> **WHAT YOU WILL DO**:
Your answer must restate the listing below word for word and contain no images.

> **PROVIDED DATA**:
"""
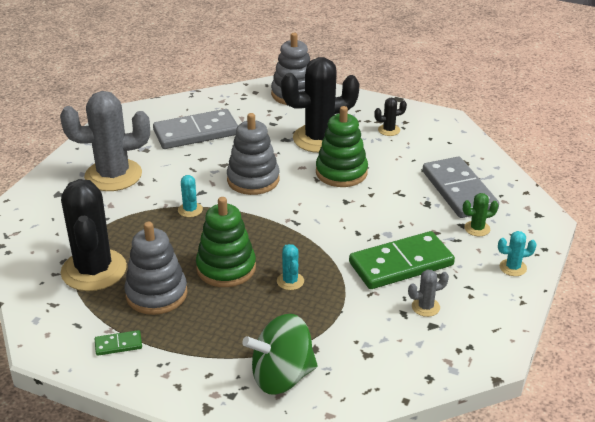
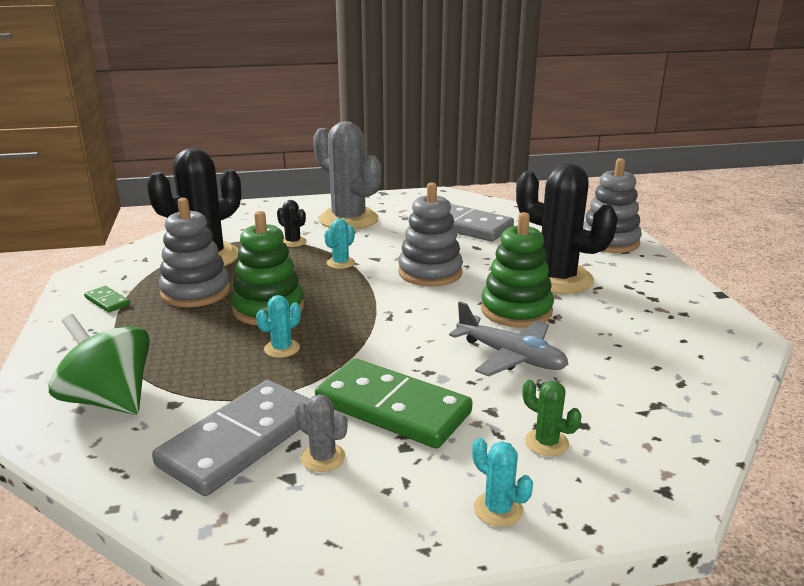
camera: 55 degrees right, 10 degrees down
(389, 130) = (647, 309): black cactus -> black cactus (293, 242)
(390, 200) = (511, 356): none -> grey plane
(459, 190) = (609, 399): grey domino -> grey domino (240, 441)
"""
> **RESPONSE AREA**:
camera: 55 degrees right, 10 degrees down
(389, 130) = (647, 309): black cactus -> black cactus (293, 242)
(390, 200) = (511, 356): none -> grey plane
(459, 190) = (609, 399): grey domino -> grey domino (240, 441)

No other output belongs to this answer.